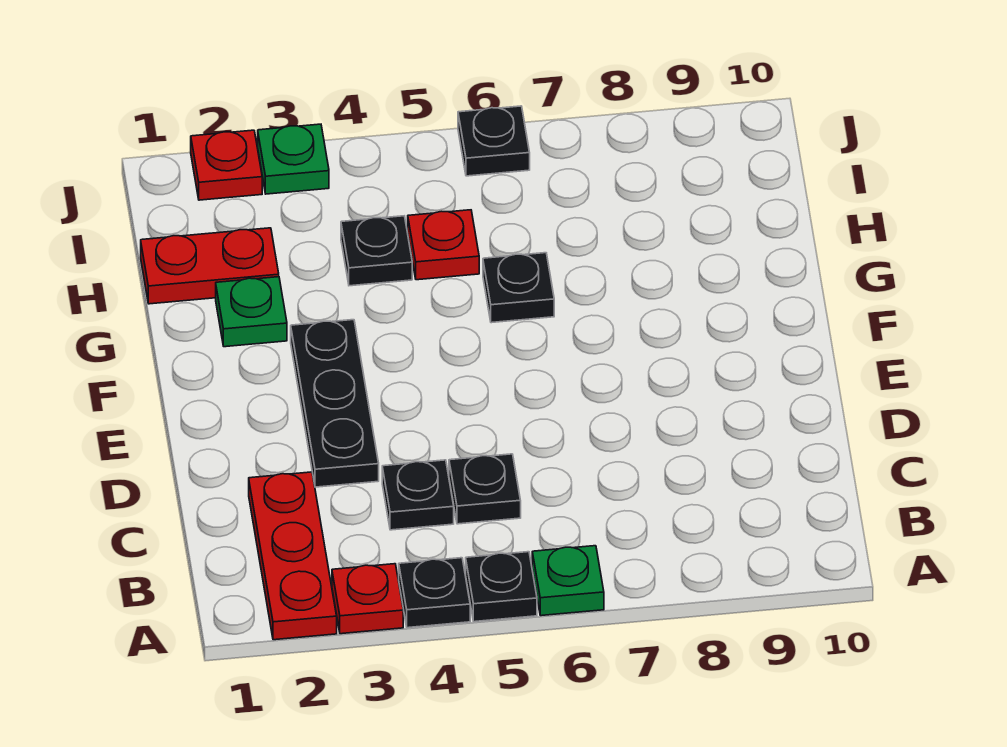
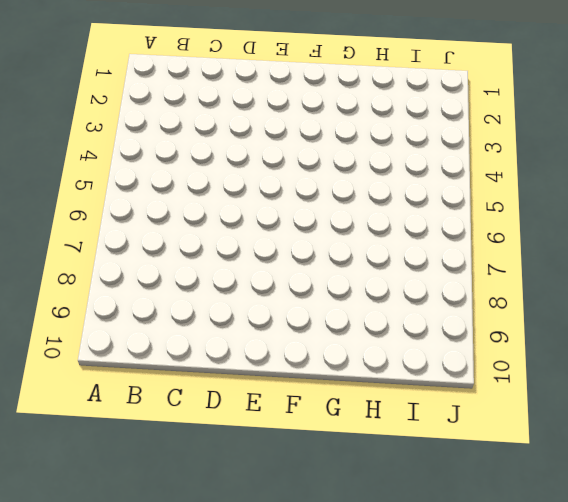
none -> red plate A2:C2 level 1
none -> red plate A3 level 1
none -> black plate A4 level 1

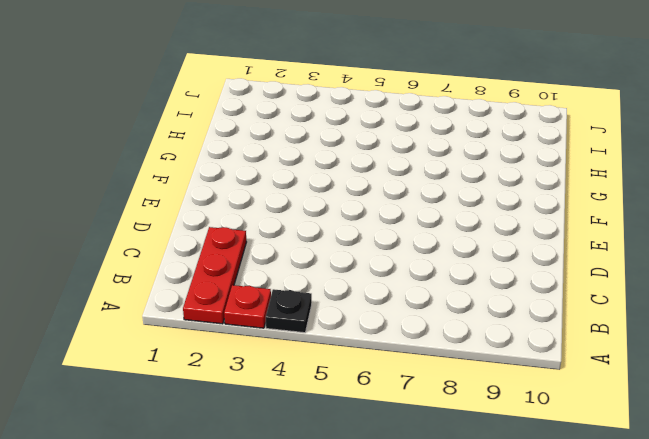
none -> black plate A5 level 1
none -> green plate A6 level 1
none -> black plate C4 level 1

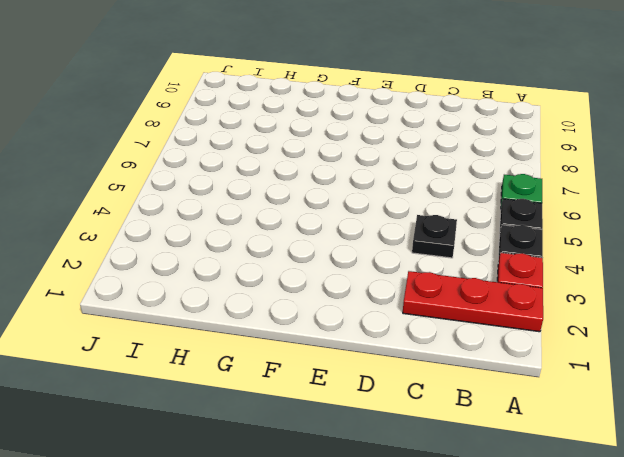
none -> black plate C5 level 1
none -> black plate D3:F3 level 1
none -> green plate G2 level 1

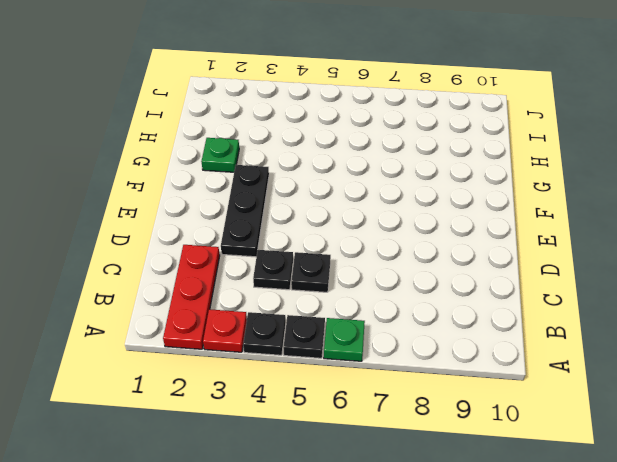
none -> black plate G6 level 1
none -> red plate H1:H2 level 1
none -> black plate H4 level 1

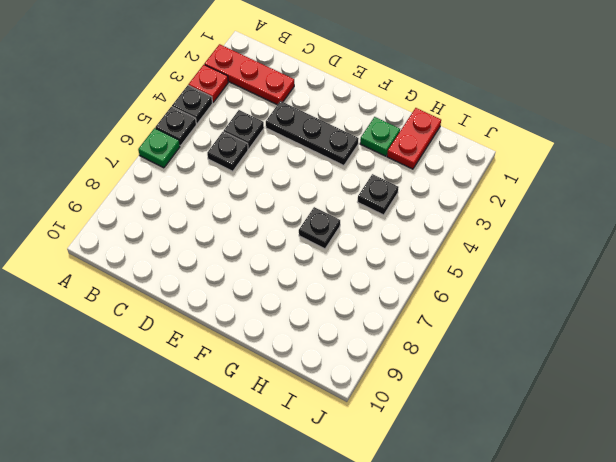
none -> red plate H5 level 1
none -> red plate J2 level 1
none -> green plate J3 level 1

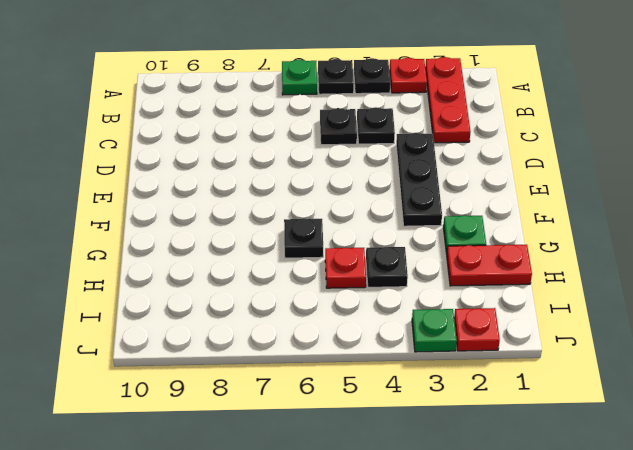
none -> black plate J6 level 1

::::::::::

* [Task]
From the material above, output every line exactly as written, dropping any picture.

* [Task output]
none -> red plate A2:C2 level 1
none -> red plate A3 level 1
none -> black plate A4 level 1

none -> black plate A5 level 1
none -> green plate A6 level 1
none -> black plate C4 level 1

none -> black plate C5 level 1
none -> black plate D3:F3 level 1
none -> green plate G2 level 1

none -> black plate G6 level 1
none -> red plate H1:H2 level 1
none -> black plate H4 level 1

none -> red plate H5 level 1
none -> red plate J2 level 1
none -> green plate J3 level 1

none -> black plate J6 level 1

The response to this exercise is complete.